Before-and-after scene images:
☆ ☆ ☆ ☆ ☆

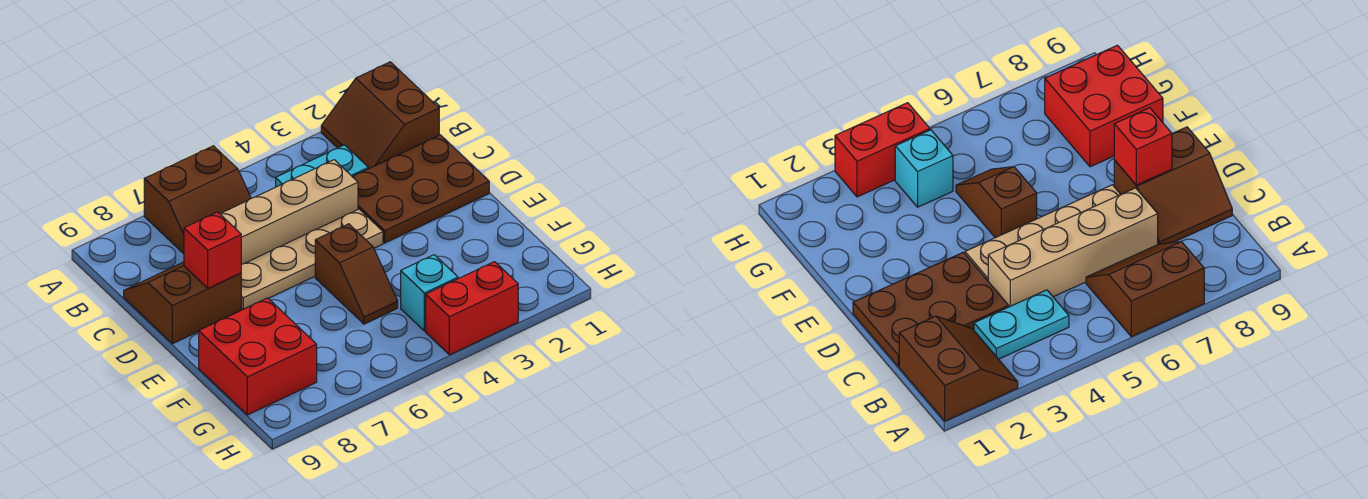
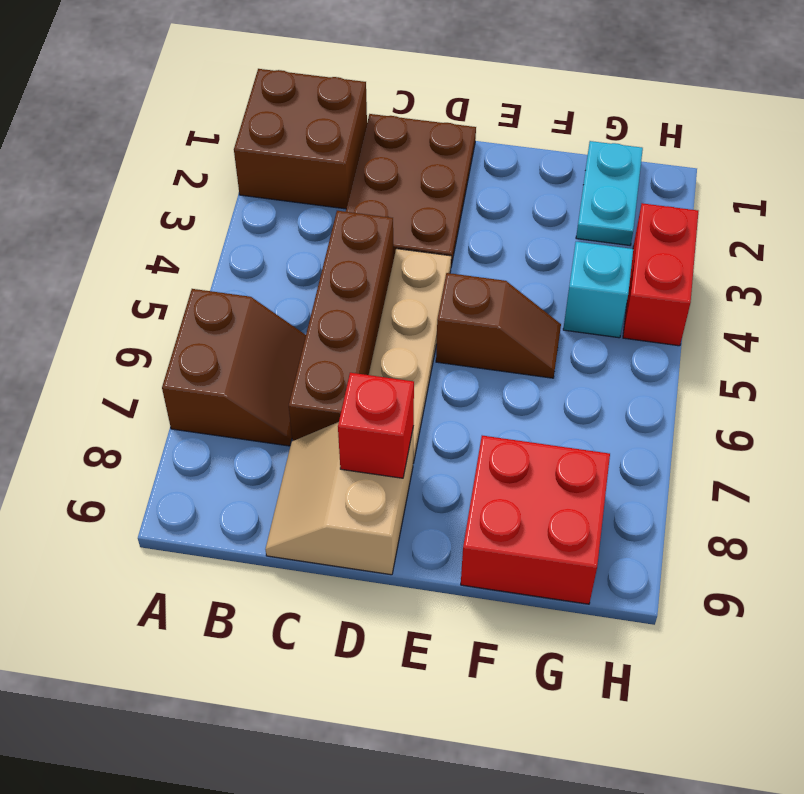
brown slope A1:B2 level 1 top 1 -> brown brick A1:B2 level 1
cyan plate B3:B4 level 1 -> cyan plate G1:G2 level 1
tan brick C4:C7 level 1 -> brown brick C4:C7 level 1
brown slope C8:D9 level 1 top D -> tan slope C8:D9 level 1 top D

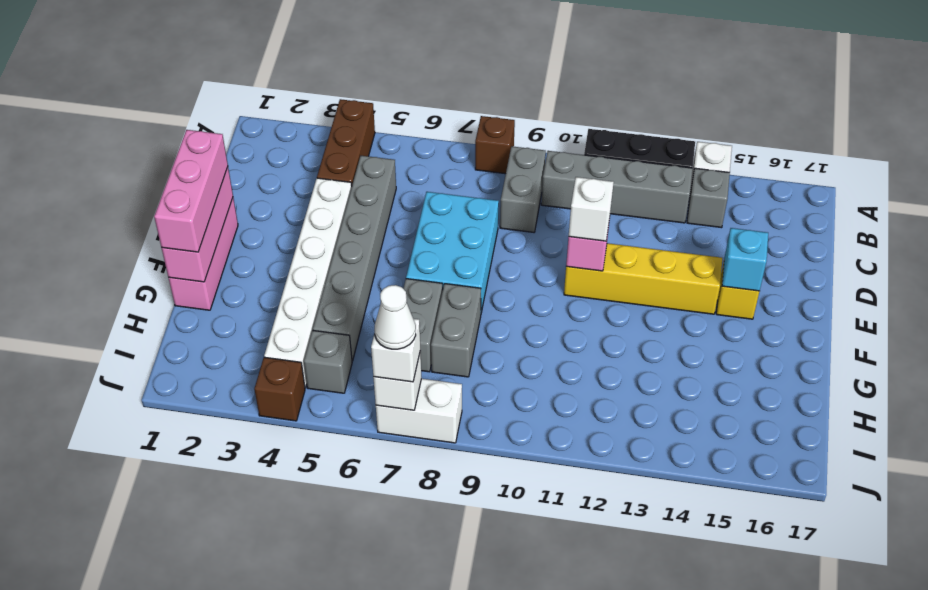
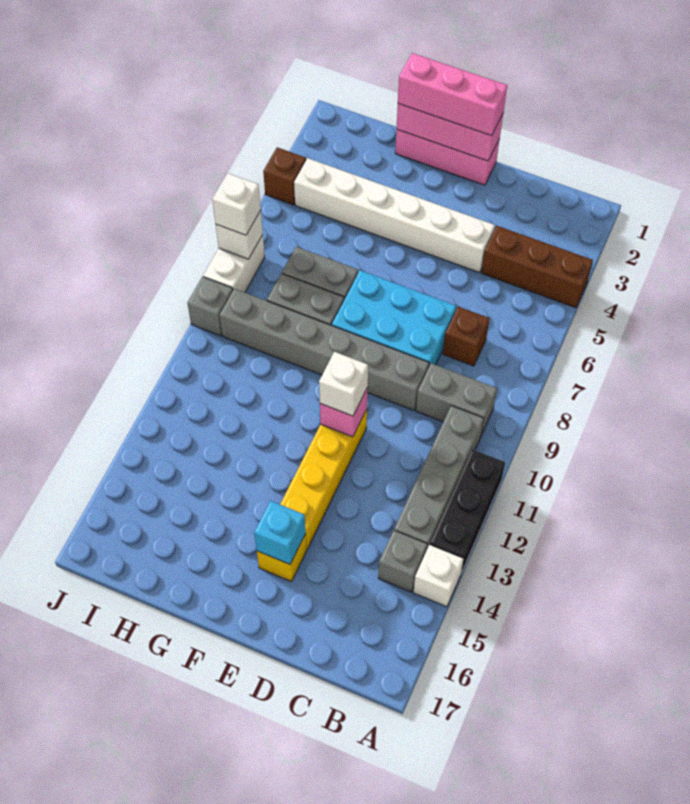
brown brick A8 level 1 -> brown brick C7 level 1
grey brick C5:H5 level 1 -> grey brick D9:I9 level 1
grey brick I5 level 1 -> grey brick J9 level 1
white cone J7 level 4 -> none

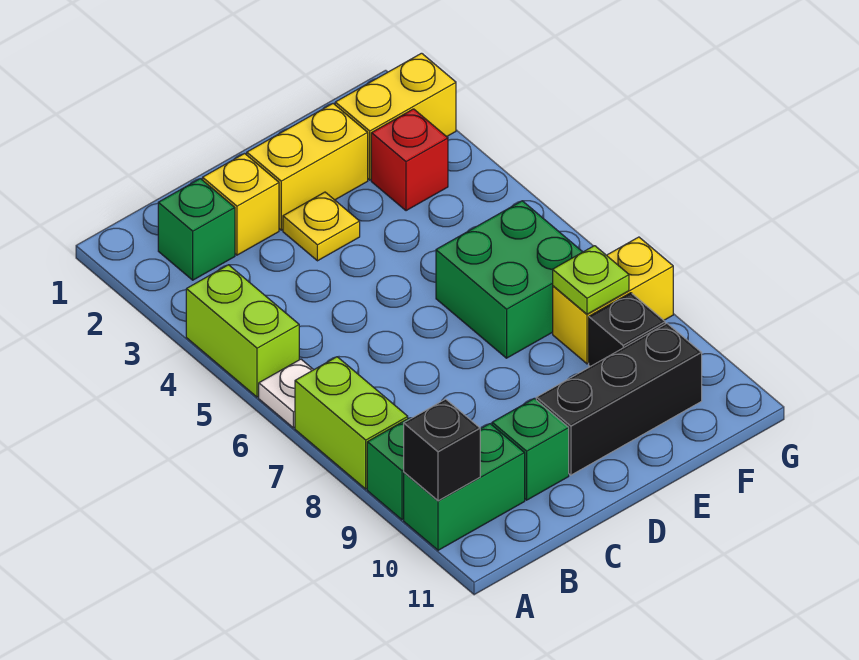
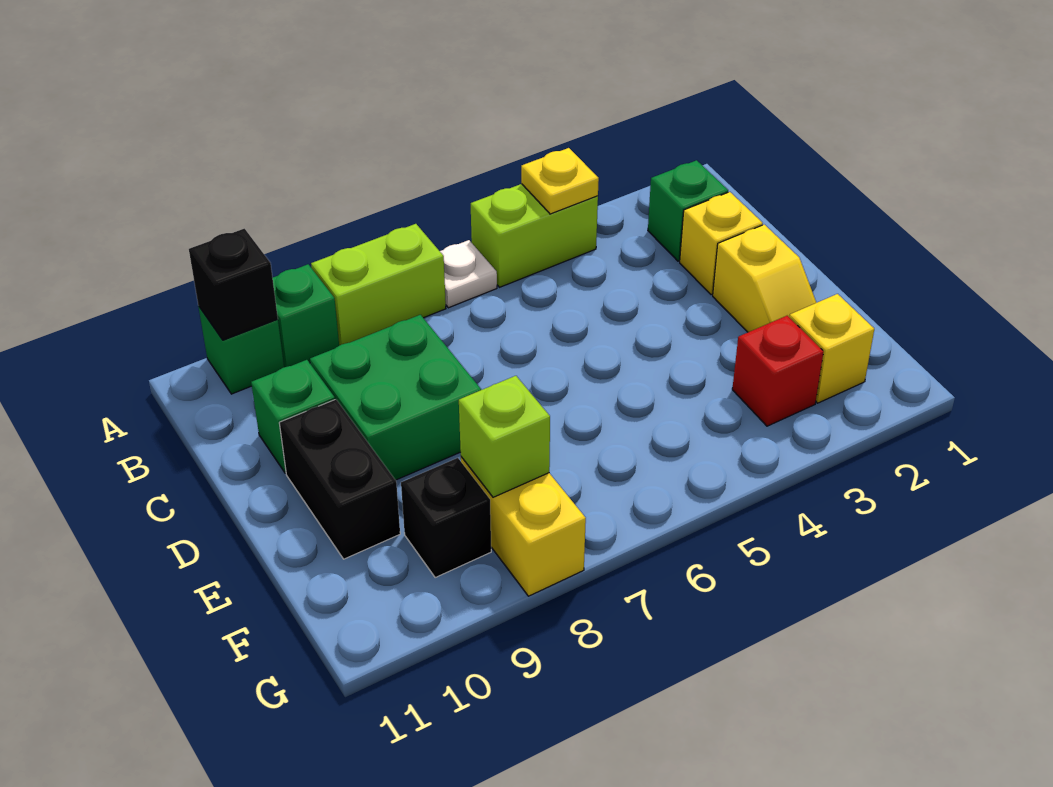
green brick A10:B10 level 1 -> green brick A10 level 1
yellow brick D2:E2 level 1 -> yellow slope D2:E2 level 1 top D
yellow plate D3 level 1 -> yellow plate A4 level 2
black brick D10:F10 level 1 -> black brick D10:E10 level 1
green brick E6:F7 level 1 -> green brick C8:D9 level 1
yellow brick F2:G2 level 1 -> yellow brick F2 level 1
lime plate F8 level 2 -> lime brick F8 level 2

☆ ☆ ☆ ☆ ☆

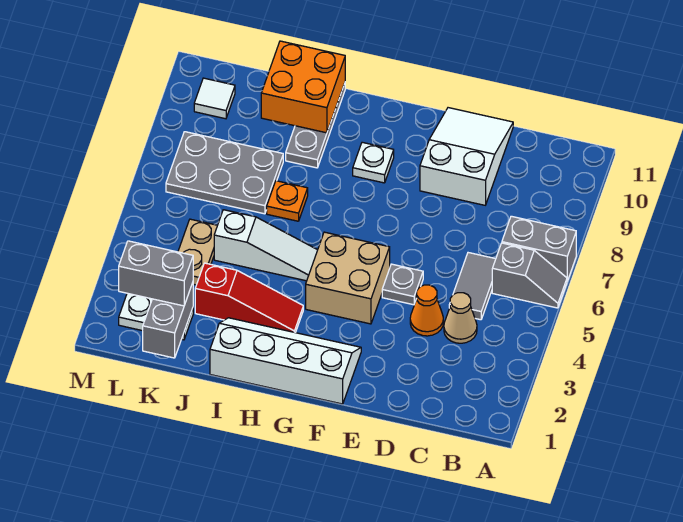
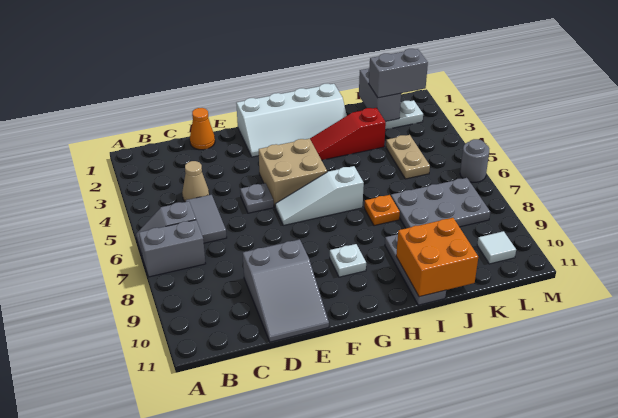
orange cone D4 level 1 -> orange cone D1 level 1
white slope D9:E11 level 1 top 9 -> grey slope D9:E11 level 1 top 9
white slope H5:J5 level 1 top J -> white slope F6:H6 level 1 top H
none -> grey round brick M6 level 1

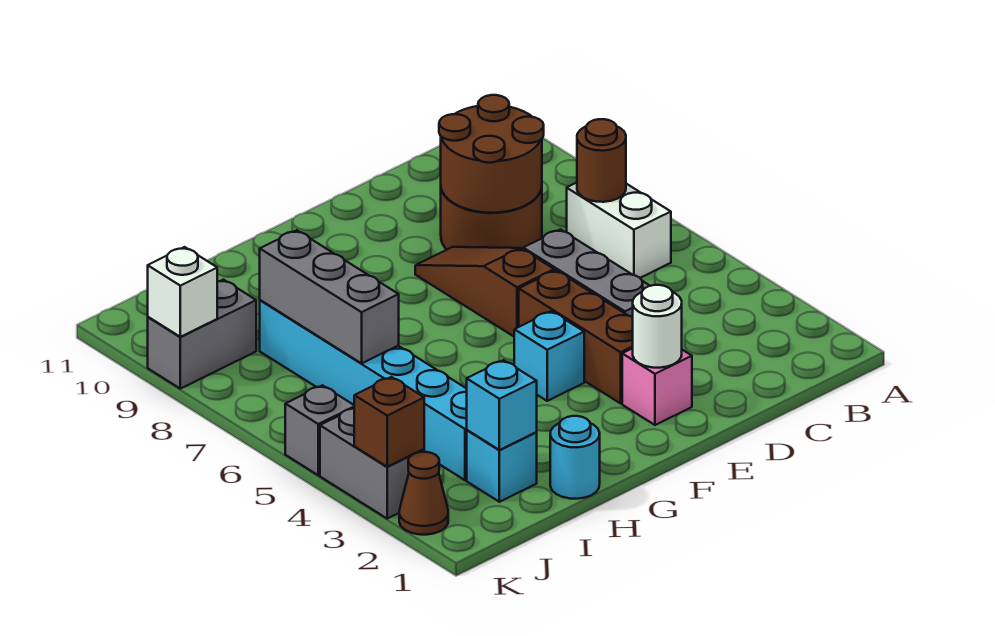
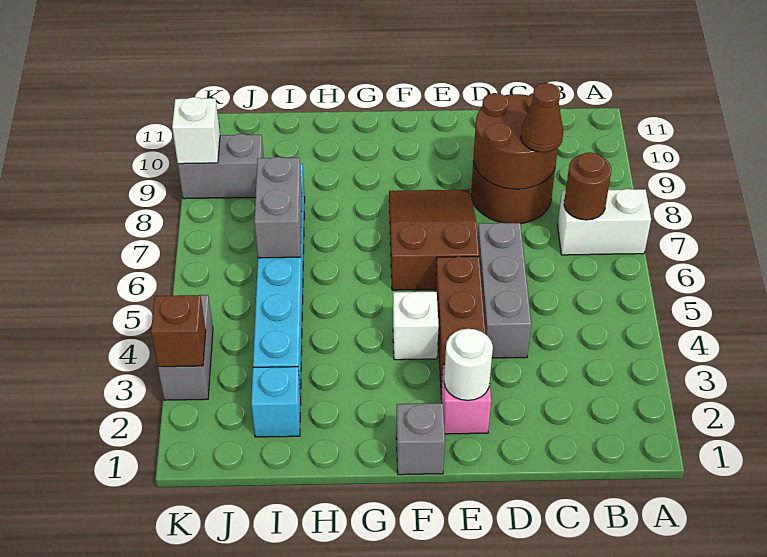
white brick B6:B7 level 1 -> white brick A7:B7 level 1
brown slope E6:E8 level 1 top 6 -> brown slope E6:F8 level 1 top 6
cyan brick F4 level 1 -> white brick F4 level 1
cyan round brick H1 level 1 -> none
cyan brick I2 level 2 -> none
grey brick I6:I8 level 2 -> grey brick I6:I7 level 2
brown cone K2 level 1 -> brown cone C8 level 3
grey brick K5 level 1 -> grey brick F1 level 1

☆ ☆ ☆ ☆ ☆

Exercise: The output should be exactly the lines above from the line containing "cyan round brick H1 level 1 -> none" to the line containing "grey brick K5", inclusive, with no other lines.

Written solution:
cyan round brick H1 level 1 -> none
cyan brick I2 level 2 -> none
grey brick I6:I8 level 2 -> grey brick I6:I7 level 2
brown cone K2 level 1 -> brown cone C8 level 3
grey brick K5 level 1 -> grey brick F1 level 1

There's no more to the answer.